▸ Short task: Identify each line in the records below that contains the string "kern" and copy every such line in full. Letter case must match.

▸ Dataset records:

^^^^^^^^^^^^^^^^

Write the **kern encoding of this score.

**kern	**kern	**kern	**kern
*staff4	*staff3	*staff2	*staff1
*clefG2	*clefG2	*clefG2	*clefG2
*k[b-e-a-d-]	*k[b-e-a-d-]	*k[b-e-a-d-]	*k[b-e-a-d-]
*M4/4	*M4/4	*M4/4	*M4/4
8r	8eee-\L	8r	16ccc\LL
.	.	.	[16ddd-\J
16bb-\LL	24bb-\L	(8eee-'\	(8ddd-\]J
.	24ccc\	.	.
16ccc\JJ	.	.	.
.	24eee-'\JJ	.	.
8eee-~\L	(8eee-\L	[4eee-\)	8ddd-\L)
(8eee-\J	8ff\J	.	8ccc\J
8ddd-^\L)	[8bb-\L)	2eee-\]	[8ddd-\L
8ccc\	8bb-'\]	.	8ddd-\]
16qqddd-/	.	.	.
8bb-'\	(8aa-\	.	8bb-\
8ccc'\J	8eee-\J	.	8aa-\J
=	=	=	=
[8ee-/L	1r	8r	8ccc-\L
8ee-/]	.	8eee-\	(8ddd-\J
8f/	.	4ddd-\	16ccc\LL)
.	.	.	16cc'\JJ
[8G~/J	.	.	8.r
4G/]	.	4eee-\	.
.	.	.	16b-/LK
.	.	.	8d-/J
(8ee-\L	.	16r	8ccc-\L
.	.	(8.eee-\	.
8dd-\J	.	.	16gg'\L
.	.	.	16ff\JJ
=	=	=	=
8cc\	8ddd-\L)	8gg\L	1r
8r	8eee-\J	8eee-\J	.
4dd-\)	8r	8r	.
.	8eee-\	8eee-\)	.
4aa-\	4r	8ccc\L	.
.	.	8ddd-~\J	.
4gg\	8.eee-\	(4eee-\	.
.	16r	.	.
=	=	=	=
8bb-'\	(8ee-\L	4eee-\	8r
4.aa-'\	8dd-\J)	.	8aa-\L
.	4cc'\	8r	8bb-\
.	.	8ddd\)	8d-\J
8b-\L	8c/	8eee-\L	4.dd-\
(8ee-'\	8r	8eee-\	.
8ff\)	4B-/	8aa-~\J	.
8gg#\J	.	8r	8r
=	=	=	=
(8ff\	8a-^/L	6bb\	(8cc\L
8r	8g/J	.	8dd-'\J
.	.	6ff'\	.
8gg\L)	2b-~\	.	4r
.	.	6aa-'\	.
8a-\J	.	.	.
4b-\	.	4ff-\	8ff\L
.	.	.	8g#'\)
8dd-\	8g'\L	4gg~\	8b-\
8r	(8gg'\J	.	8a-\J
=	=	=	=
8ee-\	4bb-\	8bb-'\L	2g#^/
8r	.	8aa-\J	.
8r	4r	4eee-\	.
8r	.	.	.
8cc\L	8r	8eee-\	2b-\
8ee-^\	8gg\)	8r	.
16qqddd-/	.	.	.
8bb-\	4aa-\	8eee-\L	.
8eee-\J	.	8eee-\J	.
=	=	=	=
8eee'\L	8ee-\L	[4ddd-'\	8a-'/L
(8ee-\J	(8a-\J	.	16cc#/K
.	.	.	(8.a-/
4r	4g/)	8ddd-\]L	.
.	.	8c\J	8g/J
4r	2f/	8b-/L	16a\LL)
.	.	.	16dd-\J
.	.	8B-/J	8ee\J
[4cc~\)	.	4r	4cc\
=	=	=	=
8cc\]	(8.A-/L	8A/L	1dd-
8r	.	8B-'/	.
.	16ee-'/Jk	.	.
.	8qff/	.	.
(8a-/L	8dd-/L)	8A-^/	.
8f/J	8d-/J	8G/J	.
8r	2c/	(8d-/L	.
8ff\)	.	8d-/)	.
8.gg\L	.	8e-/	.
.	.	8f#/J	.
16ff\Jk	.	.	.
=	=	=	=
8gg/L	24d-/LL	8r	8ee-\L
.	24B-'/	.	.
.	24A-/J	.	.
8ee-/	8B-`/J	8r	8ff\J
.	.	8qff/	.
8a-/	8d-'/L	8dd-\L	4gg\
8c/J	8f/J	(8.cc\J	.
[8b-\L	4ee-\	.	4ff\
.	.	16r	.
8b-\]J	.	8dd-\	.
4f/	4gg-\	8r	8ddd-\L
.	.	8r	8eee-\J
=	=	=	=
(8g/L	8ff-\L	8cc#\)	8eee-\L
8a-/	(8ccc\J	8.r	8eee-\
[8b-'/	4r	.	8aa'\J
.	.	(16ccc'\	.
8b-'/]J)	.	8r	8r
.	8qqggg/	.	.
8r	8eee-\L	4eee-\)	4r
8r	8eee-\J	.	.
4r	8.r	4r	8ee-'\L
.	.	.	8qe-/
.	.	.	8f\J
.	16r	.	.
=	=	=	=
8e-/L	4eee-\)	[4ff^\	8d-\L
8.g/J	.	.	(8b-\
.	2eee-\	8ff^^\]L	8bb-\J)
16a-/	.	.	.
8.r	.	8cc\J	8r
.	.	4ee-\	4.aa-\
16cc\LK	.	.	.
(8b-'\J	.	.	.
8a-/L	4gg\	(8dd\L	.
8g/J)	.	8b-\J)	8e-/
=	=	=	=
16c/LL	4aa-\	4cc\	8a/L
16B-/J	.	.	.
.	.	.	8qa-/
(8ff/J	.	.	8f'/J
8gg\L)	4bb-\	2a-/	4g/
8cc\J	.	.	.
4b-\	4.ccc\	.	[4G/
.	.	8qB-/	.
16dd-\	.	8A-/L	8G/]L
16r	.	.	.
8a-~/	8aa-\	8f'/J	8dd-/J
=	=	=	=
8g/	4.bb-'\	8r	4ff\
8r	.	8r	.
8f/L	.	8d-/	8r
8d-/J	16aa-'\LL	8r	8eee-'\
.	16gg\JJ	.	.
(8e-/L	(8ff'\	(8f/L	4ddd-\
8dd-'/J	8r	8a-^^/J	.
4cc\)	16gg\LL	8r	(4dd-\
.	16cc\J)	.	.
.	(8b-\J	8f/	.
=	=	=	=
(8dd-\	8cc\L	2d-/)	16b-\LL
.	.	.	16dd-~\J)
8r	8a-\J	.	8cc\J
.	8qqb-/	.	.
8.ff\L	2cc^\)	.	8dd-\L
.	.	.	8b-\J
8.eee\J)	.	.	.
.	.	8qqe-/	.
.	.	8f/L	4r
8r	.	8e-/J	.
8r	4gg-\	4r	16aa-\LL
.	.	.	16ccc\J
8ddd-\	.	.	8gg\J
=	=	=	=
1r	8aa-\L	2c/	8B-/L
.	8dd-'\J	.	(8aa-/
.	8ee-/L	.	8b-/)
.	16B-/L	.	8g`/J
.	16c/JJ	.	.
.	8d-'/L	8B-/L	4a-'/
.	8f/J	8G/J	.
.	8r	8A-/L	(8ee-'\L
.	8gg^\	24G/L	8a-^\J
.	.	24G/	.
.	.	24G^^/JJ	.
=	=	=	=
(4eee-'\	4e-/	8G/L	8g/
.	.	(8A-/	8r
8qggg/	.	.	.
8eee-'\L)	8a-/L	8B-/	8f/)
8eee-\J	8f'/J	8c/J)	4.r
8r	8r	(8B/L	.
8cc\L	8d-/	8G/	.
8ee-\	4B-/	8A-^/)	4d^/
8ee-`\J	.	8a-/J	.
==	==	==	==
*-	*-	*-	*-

^^^^^^^^^^^^^^^^

▸ Full solution:
Write the **kern encoding of this score.
**kern	**kern	**kern	**kern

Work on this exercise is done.